## Problem
An exact copy of the data is needed, but without any of its images.

═════ Exercise data ═════

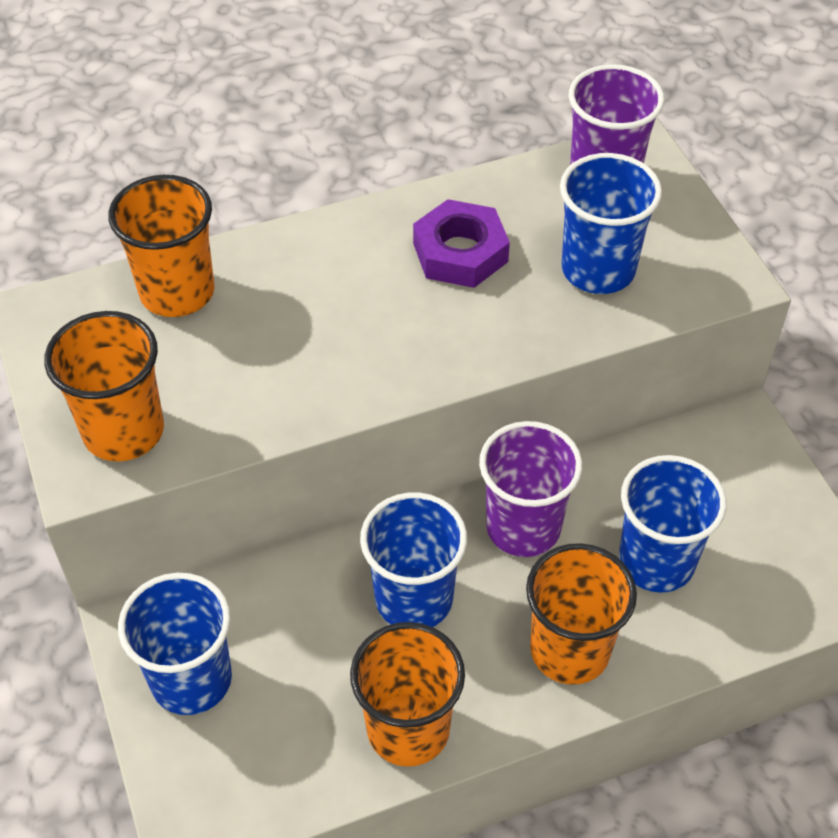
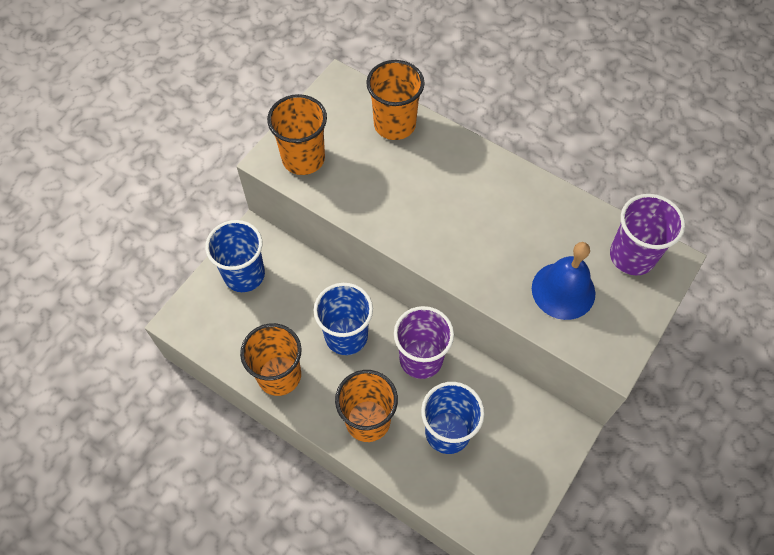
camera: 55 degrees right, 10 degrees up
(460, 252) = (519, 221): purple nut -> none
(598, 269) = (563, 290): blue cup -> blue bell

═════

## Response below
camera: 55 degrees right, 10 degrees up
(460, 252) = (519, 221): purple nut -> none
(598, 269) = (563, 290): blue cup -> blue bell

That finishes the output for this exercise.